■ WHAT TO PRODUCE:
Look for "duck" in the listing below. Gather each line that contains it.

■ INPUT:
----
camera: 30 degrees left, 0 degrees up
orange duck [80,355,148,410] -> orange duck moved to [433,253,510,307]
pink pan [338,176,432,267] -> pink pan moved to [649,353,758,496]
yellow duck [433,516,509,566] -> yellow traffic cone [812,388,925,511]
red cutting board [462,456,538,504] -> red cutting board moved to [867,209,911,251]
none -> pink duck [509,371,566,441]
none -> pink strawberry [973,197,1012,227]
----
■ WRITTEN SOLUTION:
orange duck [80,355,148,410] -> orange duck moved to [433,253,510,307]
yellow duck [433,516,509,566] -> yellow traffic cone [812,388,925,511]
none -> pink duck [509,371,566,441]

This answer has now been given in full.